- _WORK INSTRUCTION_
Reproduce exactly, leaving out pictures, each line from the one holding "LUX2 pin SCL: B4 -> A1" through the final line of the listing, and add nothing.

((

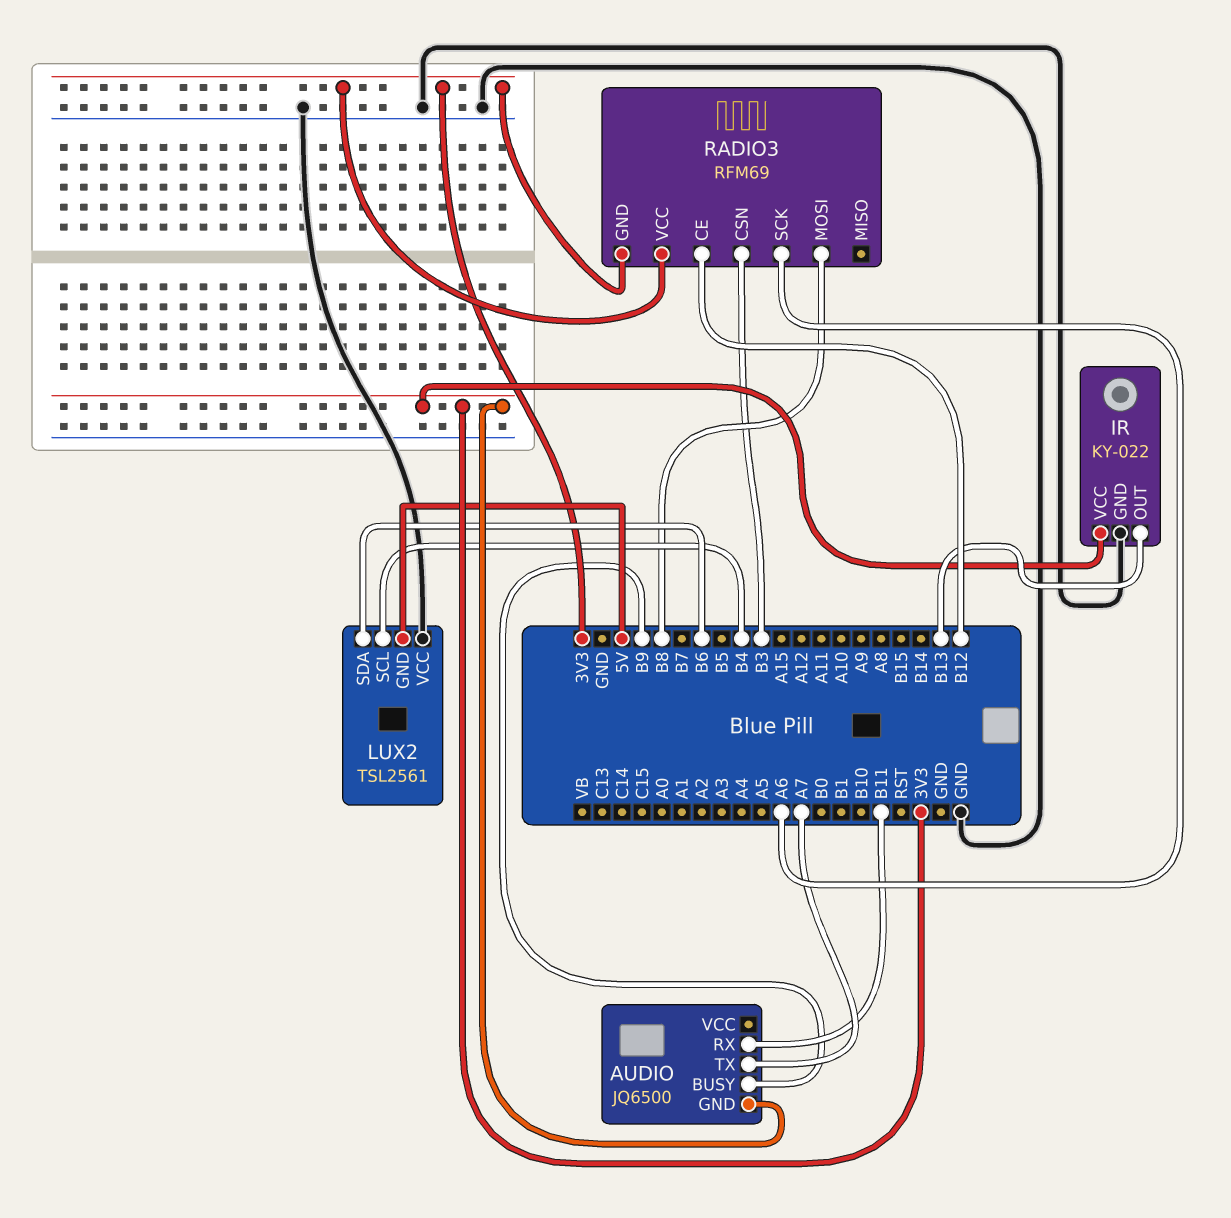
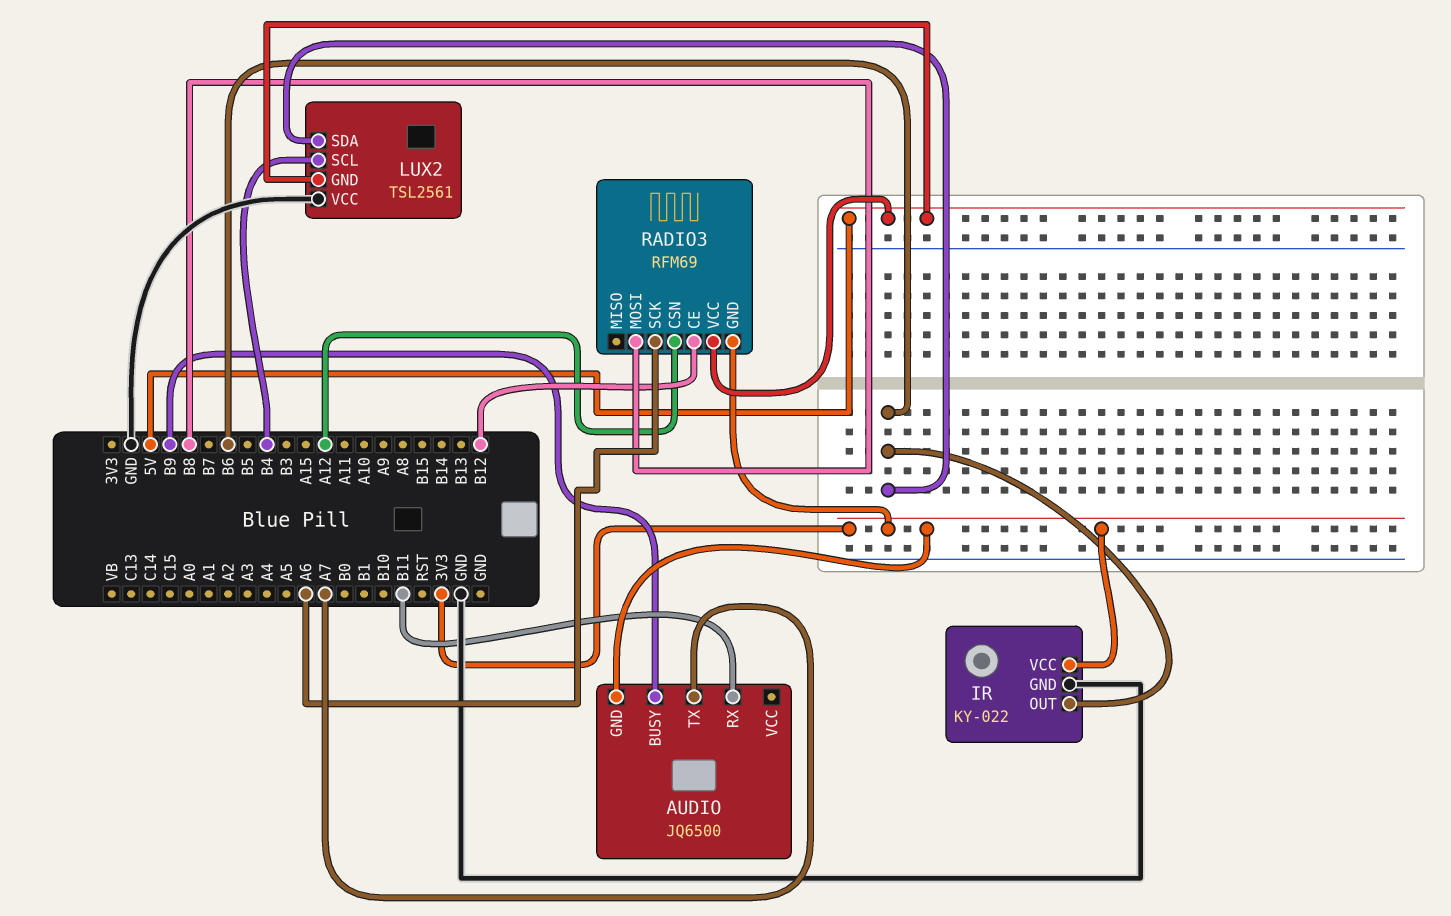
IR pin OUT: B13 -> B6
RADIO3 pin CSN: B3 -> A12
RADIO3 pin VCC: 3V3 -> 5V

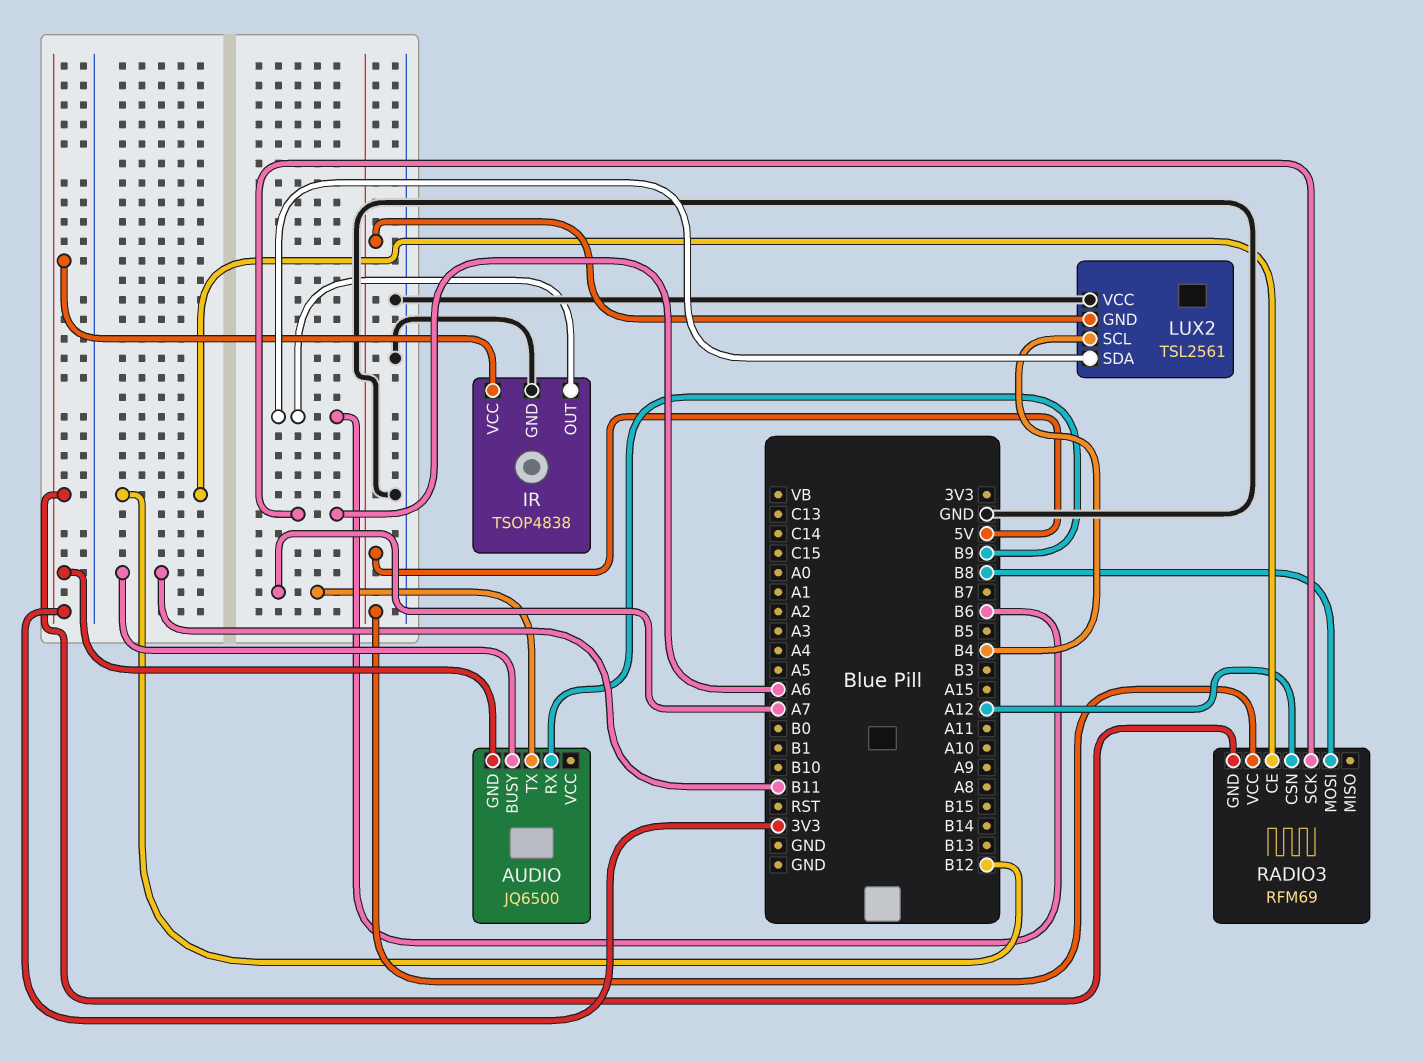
AUDIO pin BUSY: B9 -> B11
AUDIO pin RX: B11 -> B9
IR: KY-022 -> TSOP4838

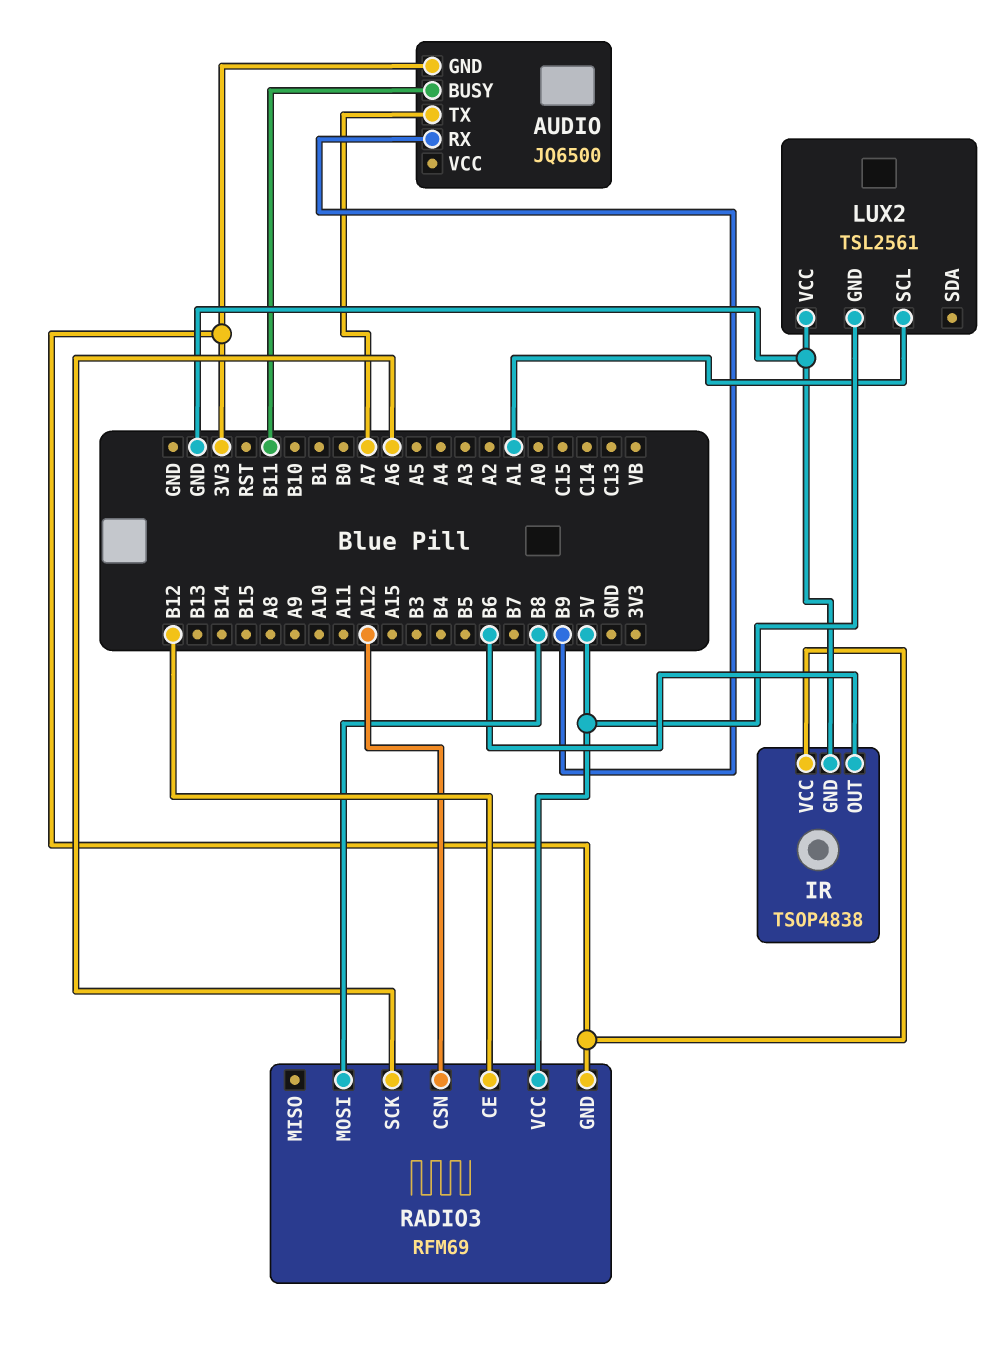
LUX2 pin SCL: B4 -> A1
LUX2 pin SDA: B6 -> none

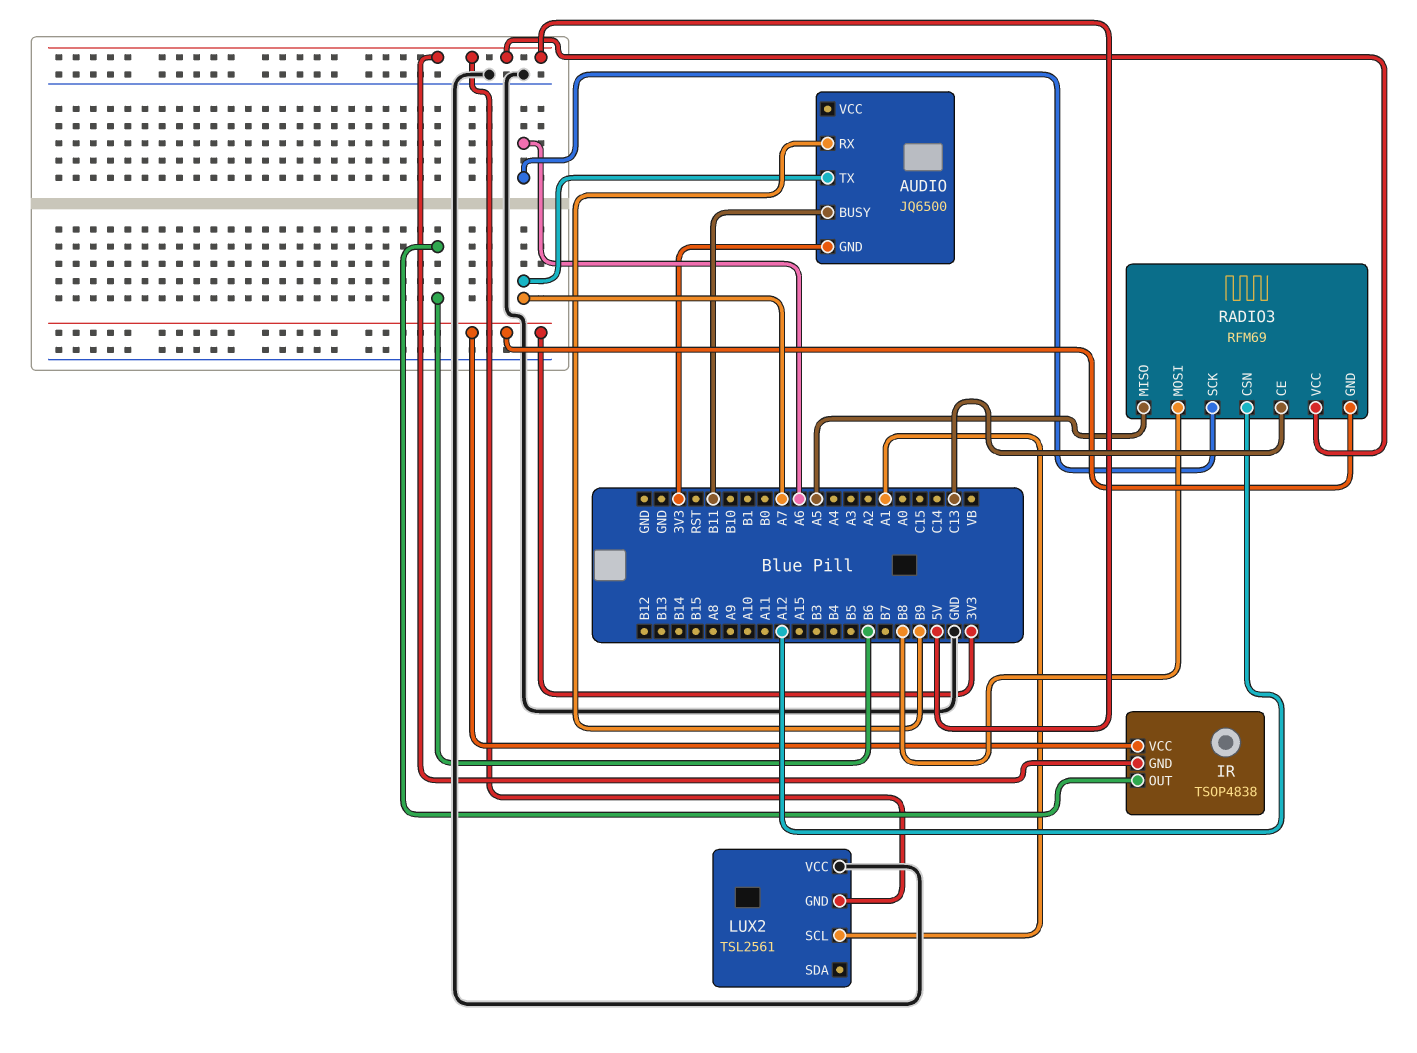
IR pin GND: GND -> 5V
RADIO3 pin CE: B12 -> C13
RADIO3 pin MISO: none -> A5

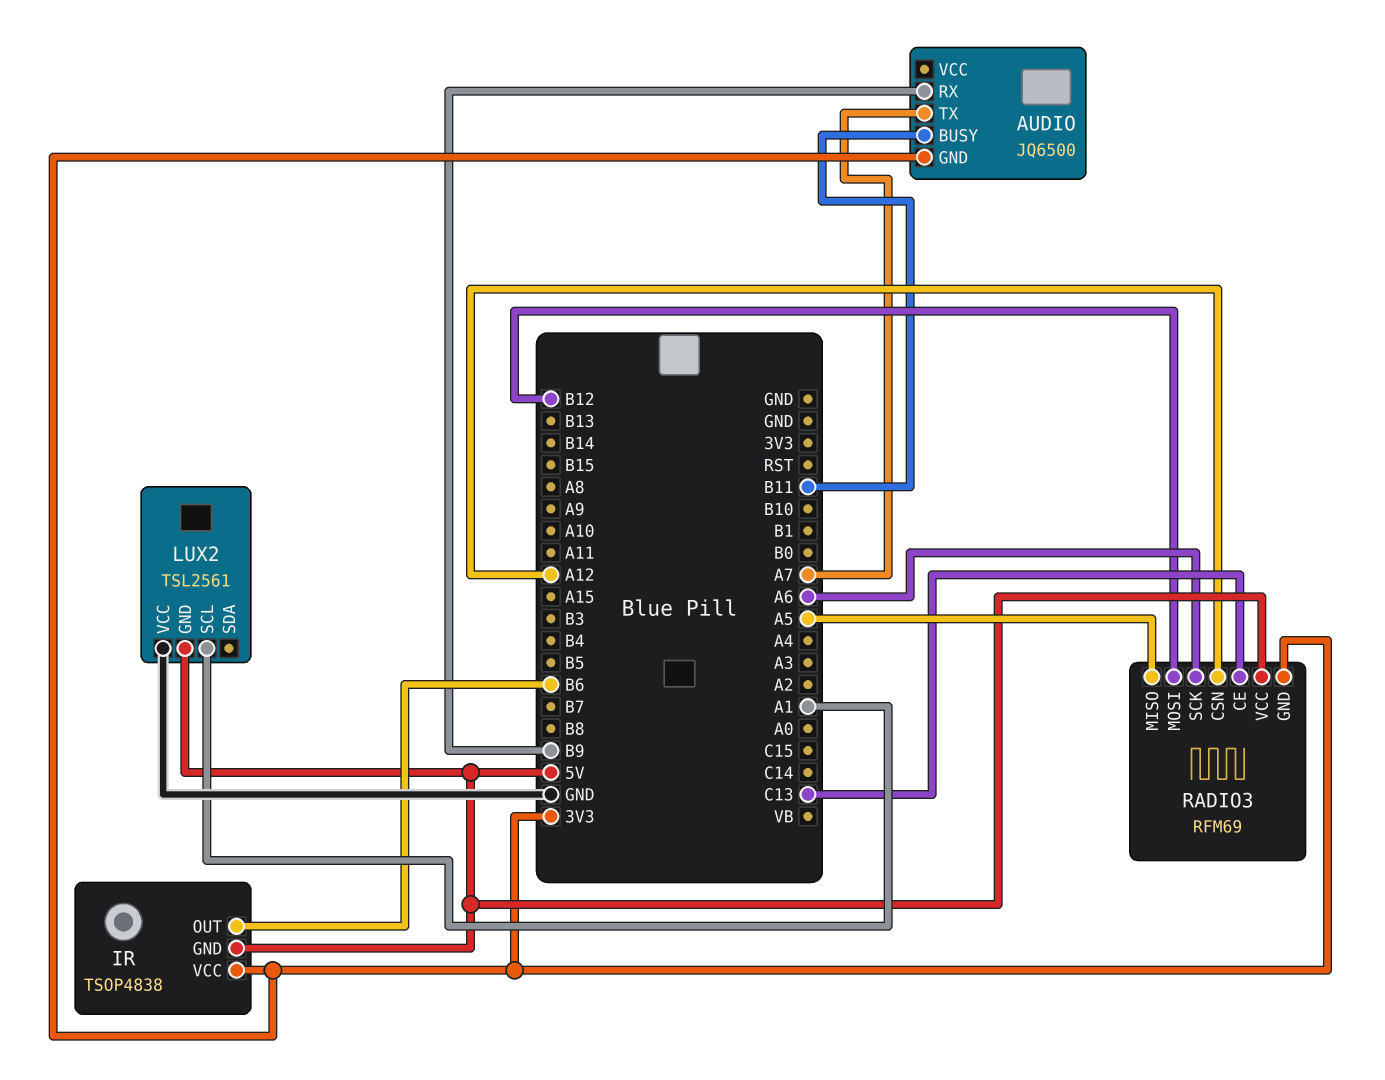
RADIO3 pin MOSI: B8 -> B12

))

- _TASK RESULT_
LUX2 pin SCL: B4 -> A1
LUX2 pin SDA: B6 -> none

IR pin GND: GND -> 5V
RADIO3 pin CE: B12 -> C13
RADIO3 pin MISO: none -> A5

RADIO3 pin MOSI: B8 -> B12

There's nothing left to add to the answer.